- [WORK TO BE COMPLETED] Write out, word for word, every line from the one containing "JOY1 pin VRX: A0 -> D13" through the last line of the records below, both ends included.

Version difference data:
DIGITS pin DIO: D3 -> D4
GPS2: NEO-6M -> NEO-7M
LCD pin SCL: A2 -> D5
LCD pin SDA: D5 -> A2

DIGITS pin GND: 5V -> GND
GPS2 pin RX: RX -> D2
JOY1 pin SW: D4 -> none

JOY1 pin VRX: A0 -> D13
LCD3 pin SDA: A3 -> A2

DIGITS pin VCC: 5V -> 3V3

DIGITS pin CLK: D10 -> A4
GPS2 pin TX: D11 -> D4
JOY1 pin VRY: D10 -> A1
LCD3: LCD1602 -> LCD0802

- [RESULT OF THIS EXERCISE]
JOY1 pin VRX: A0 -> D13
LCD3 pin SDA: A3 -> A2

DIGITS pin VCC: 5V -> 3V3

DIGITS pin CLK: D10 -> A4
GPS2 pin TX: D11 -> D4
JOY1 pin VRY: D10 -> A1
LCD3: LCD1602 -> LCD0802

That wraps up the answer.